* Source data
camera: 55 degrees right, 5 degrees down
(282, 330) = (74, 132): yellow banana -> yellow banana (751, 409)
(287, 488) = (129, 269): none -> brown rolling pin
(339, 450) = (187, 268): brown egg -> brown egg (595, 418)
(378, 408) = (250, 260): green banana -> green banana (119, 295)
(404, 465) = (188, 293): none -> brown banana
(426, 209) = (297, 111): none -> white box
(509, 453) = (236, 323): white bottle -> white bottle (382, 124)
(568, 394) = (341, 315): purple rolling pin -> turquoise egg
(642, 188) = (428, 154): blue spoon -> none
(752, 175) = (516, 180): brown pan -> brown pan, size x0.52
--
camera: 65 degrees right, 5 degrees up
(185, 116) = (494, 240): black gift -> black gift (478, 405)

* What needs to be done
What the answer needs is every line from the data above with "white" in it.

* Result of this exercise
(426, 209) = (297, 111): none -> white box
(509, 453) = (236, 323): white bottle -> white bottle (382, 124)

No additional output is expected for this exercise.